__Directions__: Each line holding the string "grey" is to be copied from the data.

Working data below:

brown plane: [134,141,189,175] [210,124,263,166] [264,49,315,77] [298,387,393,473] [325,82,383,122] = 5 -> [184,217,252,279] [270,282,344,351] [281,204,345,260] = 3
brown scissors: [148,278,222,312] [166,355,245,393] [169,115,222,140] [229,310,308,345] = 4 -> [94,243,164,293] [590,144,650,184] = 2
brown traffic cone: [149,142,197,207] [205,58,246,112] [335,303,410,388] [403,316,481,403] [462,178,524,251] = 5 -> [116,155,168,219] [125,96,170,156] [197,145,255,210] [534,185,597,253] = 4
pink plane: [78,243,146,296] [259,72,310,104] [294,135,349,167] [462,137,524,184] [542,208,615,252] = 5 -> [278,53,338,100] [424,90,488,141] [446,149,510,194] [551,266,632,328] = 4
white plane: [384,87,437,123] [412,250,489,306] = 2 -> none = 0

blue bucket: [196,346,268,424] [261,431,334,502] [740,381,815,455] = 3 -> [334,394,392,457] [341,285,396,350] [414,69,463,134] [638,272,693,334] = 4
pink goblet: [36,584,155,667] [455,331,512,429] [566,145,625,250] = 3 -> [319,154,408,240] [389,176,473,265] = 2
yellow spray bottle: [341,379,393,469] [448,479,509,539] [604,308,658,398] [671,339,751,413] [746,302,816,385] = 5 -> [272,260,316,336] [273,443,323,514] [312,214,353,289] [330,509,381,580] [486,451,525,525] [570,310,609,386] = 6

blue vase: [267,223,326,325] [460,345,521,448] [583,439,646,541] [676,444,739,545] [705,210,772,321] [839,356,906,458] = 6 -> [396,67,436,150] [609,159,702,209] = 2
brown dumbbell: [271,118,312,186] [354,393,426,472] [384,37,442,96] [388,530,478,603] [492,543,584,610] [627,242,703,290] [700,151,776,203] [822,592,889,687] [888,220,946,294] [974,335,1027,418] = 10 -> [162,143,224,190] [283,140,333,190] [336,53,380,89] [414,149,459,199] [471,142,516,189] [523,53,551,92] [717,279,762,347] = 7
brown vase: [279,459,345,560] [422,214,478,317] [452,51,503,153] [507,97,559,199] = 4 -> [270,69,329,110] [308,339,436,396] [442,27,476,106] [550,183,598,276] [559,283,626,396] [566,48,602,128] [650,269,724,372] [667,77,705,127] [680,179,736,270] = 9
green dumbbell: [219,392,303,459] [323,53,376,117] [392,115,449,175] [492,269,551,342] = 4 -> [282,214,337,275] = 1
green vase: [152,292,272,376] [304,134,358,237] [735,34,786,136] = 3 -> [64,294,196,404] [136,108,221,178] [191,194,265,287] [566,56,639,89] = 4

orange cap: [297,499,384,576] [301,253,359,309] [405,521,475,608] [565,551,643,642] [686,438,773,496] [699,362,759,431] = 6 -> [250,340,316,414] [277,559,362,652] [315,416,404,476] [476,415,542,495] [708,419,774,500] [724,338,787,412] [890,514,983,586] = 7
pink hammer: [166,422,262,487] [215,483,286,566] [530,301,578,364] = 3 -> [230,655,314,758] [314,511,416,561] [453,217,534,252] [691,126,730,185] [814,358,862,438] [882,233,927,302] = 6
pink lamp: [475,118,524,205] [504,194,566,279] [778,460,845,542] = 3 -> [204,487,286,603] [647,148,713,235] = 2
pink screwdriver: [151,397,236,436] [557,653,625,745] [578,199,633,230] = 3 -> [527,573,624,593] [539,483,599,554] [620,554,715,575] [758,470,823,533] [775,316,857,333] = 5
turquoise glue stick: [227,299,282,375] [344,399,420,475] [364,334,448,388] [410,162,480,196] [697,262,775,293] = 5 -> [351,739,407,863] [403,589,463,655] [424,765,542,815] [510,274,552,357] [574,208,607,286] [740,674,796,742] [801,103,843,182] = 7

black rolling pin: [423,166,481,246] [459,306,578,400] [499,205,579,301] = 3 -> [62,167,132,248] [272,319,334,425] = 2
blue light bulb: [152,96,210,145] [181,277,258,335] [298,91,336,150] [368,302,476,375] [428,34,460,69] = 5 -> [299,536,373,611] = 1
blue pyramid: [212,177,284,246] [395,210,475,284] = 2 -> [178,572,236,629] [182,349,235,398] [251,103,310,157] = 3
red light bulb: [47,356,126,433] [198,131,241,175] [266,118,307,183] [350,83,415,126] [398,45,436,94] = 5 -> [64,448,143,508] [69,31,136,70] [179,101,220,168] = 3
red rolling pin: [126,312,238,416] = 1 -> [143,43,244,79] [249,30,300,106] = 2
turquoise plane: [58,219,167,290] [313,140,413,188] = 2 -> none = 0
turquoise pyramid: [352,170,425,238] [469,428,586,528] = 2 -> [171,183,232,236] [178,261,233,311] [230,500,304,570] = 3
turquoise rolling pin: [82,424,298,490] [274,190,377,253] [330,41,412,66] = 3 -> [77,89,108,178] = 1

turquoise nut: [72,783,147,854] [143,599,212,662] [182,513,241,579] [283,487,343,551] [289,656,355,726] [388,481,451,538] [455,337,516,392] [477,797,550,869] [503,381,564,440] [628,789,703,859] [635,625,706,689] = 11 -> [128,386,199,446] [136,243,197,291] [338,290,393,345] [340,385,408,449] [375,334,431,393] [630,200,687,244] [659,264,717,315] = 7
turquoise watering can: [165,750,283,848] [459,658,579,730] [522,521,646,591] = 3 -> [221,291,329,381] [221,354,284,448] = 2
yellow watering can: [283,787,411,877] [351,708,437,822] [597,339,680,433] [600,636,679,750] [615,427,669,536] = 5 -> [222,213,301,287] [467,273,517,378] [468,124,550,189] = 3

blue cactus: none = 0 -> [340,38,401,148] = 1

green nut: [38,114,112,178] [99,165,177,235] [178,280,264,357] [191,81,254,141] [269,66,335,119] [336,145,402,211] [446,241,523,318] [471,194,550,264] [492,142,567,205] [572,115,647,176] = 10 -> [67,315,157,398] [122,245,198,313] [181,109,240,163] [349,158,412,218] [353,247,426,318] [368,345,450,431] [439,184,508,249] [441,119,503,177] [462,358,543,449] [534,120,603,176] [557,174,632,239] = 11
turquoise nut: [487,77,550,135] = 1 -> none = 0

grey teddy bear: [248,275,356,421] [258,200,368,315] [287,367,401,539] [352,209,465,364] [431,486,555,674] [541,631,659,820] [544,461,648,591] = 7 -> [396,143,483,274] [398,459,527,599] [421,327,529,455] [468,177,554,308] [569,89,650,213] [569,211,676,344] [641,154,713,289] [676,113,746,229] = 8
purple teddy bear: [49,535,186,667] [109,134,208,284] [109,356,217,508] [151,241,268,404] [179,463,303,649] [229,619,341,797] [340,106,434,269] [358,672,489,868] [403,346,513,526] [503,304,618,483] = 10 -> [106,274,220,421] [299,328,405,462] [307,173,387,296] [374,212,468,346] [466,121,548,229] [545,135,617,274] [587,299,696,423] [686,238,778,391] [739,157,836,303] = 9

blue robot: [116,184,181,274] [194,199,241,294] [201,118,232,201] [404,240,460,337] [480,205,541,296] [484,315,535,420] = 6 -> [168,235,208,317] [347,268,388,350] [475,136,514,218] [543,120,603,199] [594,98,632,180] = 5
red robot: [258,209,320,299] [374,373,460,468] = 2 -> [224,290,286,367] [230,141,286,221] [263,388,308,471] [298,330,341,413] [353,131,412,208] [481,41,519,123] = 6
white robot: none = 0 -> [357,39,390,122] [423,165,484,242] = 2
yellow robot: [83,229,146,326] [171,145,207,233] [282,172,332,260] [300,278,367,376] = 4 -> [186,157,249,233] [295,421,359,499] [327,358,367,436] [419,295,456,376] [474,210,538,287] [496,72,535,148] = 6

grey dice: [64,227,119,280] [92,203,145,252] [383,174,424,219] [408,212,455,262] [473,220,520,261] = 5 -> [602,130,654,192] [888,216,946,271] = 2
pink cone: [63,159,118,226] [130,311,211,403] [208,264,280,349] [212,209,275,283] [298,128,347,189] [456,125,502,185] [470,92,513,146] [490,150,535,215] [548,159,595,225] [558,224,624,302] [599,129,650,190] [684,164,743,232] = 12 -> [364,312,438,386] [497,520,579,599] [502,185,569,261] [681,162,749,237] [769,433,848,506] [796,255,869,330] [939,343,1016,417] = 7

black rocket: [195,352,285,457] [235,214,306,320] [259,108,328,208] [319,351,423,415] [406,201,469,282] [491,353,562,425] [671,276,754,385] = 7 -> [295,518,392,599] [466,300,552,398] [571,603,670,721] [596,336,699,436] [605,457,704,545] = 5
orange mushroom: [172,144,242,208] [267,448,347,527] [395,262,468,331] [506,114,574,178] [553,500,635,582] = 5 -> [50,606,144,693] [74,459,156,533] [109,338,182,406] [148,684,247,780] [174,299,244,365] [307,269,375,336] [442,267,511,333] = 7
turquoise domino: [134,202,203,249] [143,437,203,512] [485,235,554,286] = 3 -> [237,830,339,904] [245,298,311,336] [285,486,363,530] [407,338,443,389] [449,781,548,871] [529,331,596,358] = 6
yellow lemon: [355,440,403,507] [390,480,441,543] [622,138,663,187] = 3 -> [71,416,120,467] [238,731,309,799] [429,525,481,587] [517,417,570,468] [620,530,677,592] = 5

End of Working data.

__Solution to this problem__:
grey teddy bear: [248,275,356,421] [258,200,368,315] [287,367,401,539] [352,209,465,364] [431,486,555,674] [541,631,659,820] [544,461,648,591] = 7 -> [396,143,483,274] [398,459,527,599] [421,327,529,455] [468,177,554,308] [569,89,650,213] [569,211,676,344] [641,154,713,289] [676,113,746,229] = 8
grey dice: [64,227,119,280] [92,203,145,252] [383,174,424,219] [408,212,455,262] [473,220,520,261] = 5 -> [602,130,654,192] [888,216,946,271] = 2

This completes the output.